In the entries below, print exactly the lines from the first through the one with "none -> brown 1x1 brick [350,251,398,315]", both included, and none of the pictures.

Stored items:

=== Begin Enclosure ===

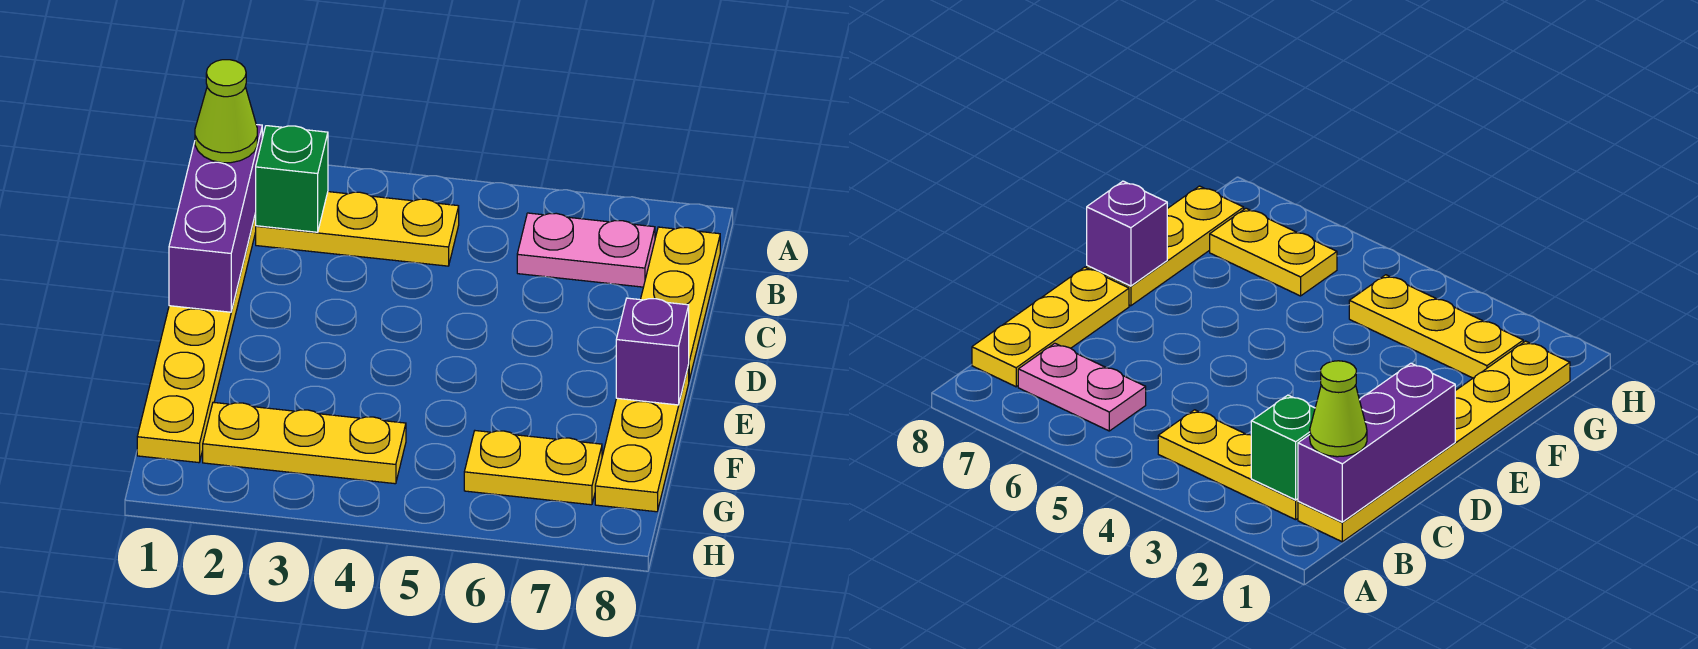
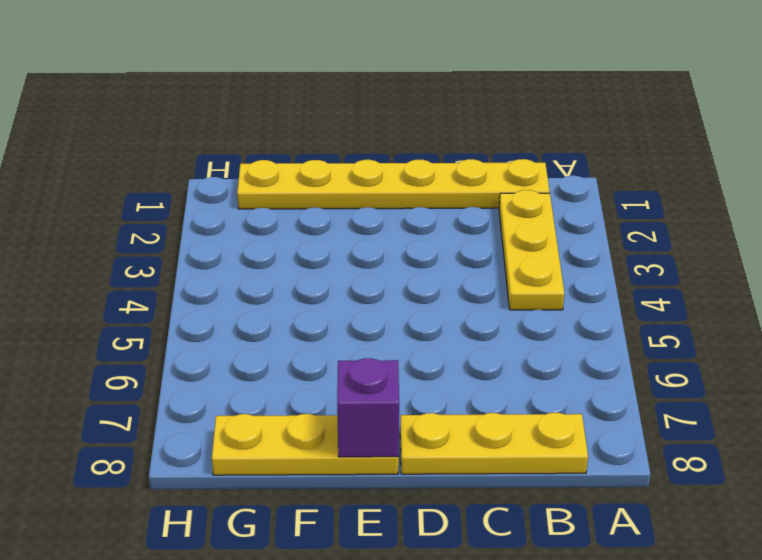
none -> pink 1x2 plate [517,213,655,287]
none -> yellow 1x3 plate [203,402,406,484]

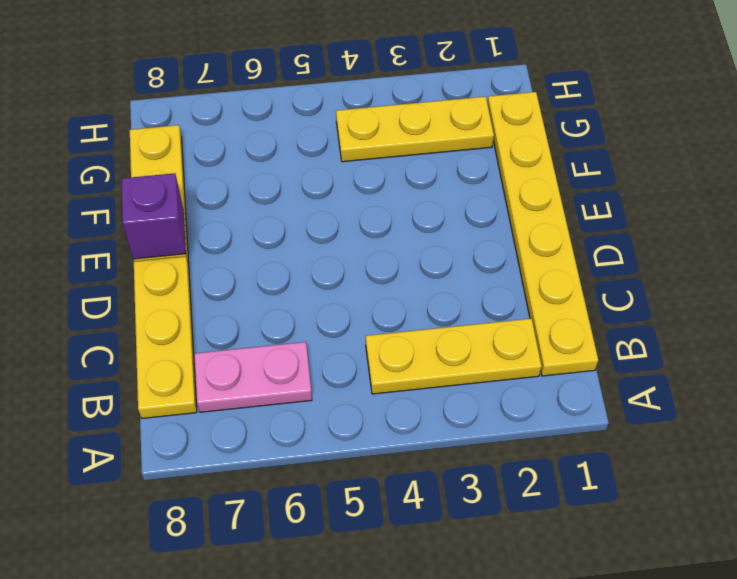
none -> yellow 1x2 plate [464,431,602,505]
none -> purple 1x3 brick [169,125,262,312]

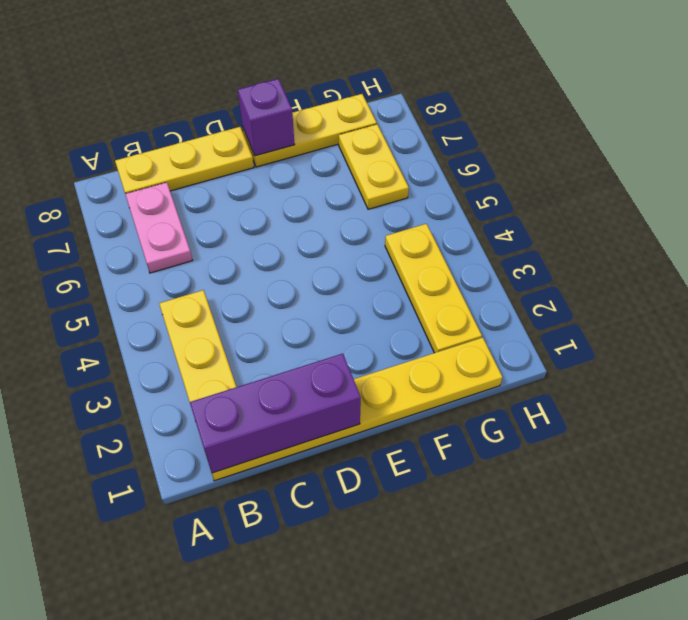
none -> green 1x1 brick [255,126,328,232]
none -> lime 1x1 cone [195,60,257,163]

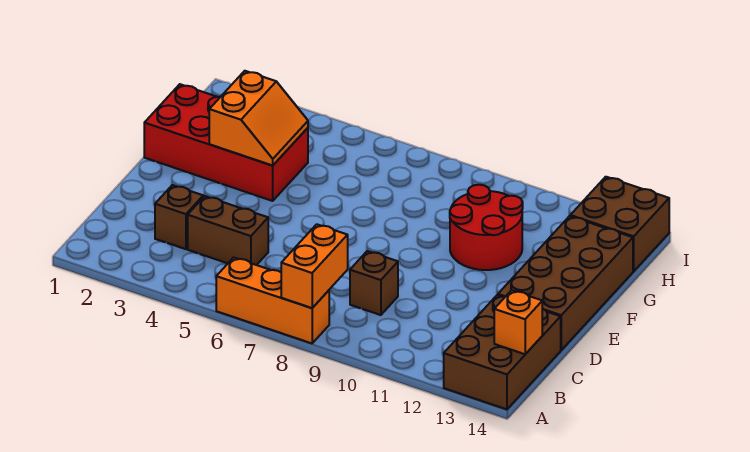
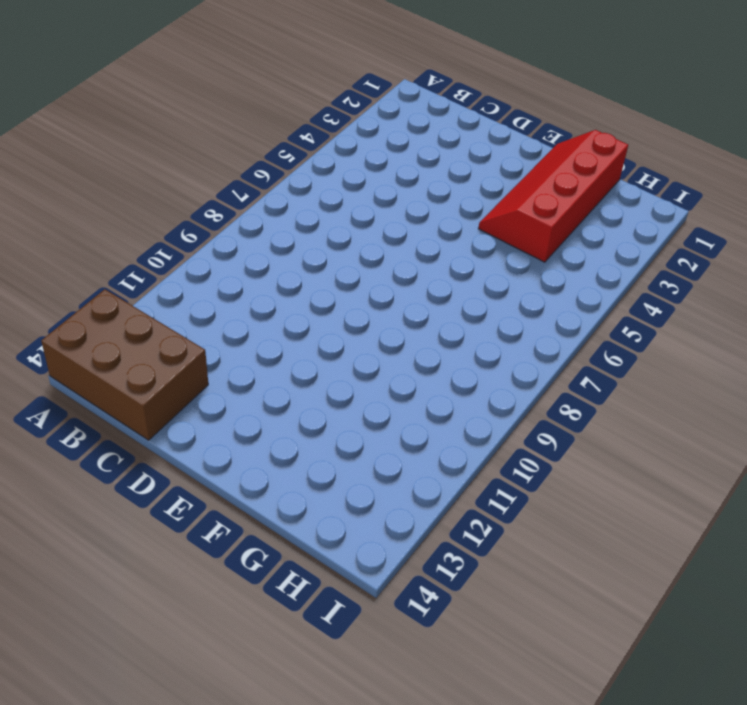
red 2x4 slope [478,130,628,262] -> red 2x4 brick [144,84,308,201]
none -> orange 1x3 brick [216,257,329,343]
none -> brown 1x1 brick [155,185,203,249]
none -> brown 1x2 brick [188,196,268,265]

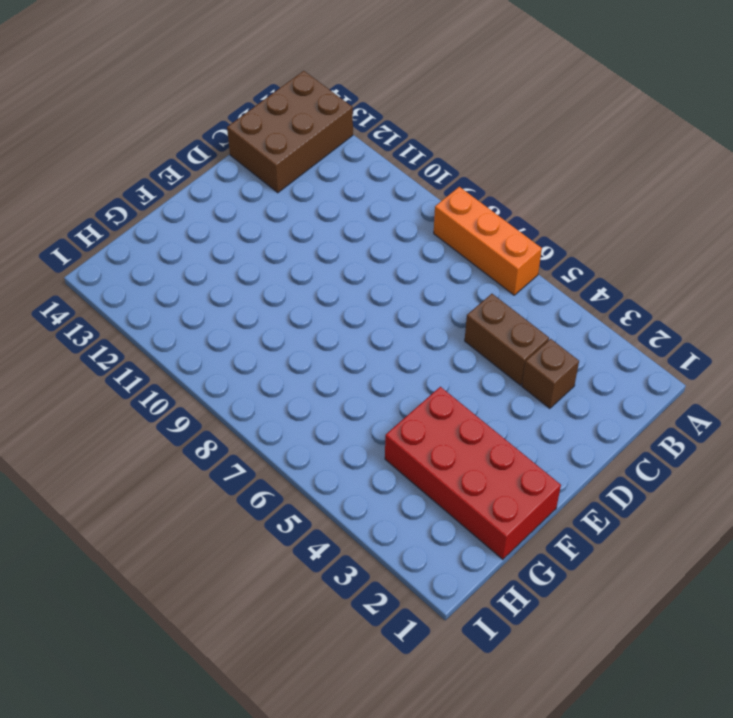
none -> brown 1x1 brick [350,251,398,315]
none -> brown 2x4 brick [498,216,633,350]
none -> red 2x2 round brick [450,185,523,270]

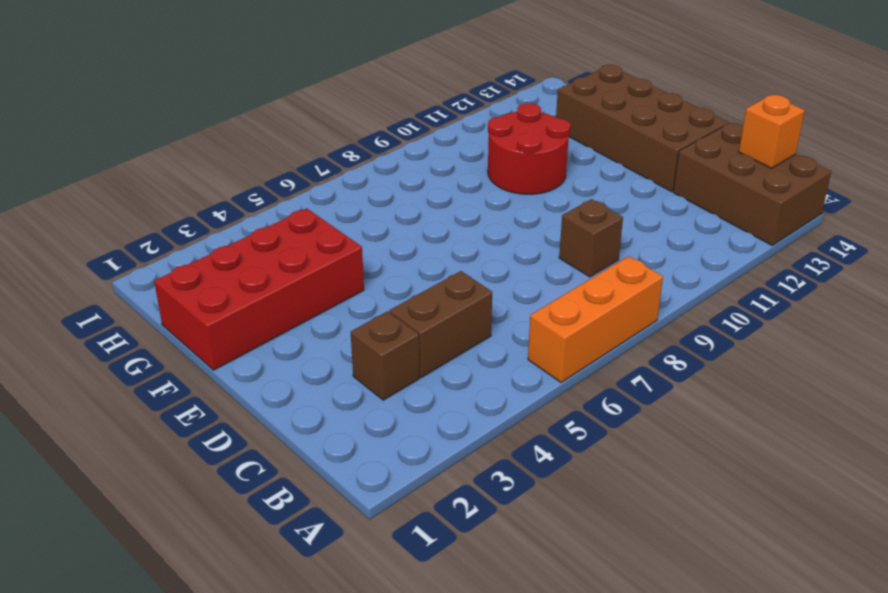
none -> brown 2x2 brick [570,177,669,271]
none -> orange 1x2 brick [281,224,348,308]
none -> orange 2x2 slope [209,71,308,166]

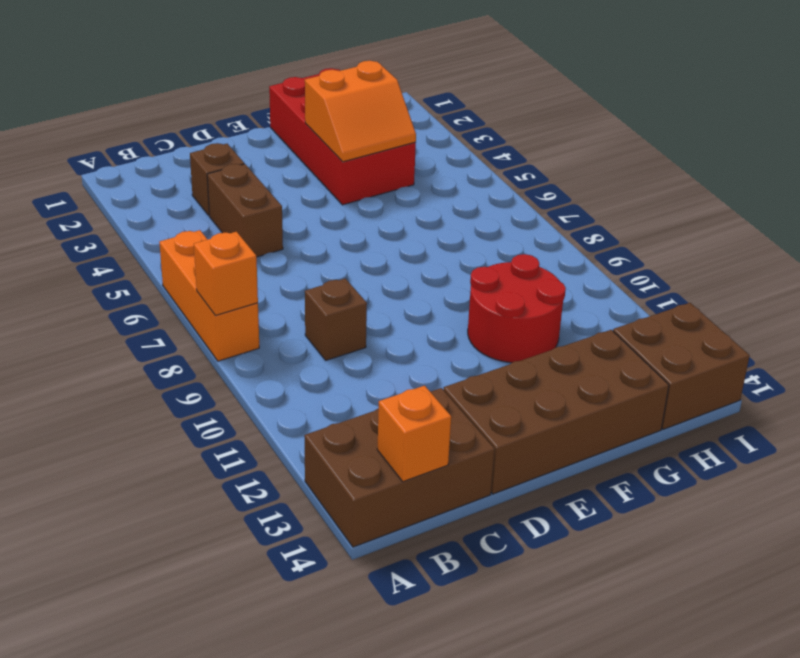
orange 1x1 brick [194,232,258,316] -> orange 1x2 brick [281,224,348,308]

=== End Enclosure ===

Answer for this exercise:
none -> pink 1x2 plate [517,213,655,287]
none -> yellow 1x3 plate [203,402,406,484]

none -> yellow 1x2 plate [464,431,602,505]
none -> purple 1x3 brick [169,125,262,312]

none -> green 1x1 brick [255,126,328,232]
none -> lime 1x1 cone [195,60,257,163]

red 2x4 slope [478,130,628,262] -> red 2x4 brick [144,84,308,201]
none -> orange 1x3 brick [216,257,329,343]
none -> brown 1x1 brick [155,185,203,249]
none -> brown 1x2 brick [188,196,268,265]

none -> brown 1x1 brick [350,251,398,315]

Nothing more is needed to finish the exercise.